» TASK TO COMPLETE:
Tally the lines in the data below where the word "green" appears, and give the tally alone.

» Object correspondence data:
* * * * * * * * *

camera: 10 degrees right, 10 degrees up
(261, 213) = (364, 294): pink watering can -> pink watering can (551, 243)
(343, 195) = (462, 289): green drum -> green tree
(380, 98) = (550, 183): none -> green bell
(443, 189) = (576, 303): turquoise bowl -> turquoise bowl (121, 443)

* * * * * * * * *

» RESPONSE:
2